Word for word, set down the full listing below.

+ + + + +

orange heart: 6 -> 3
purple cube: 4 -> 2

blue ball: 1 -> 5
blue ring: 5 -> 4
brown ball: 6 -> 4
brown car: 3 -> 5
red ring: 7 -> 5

+ + + + +

● **PROBLEM SOLUTION**:
orange heart: 6 -> 3
purple cube: 4 -> 2

blue ball: 1 -> 5
blue ring: 5 -> 4
brown ball: 6 -> 4
brown car: 3 -> 5
red ring: 7 -> 5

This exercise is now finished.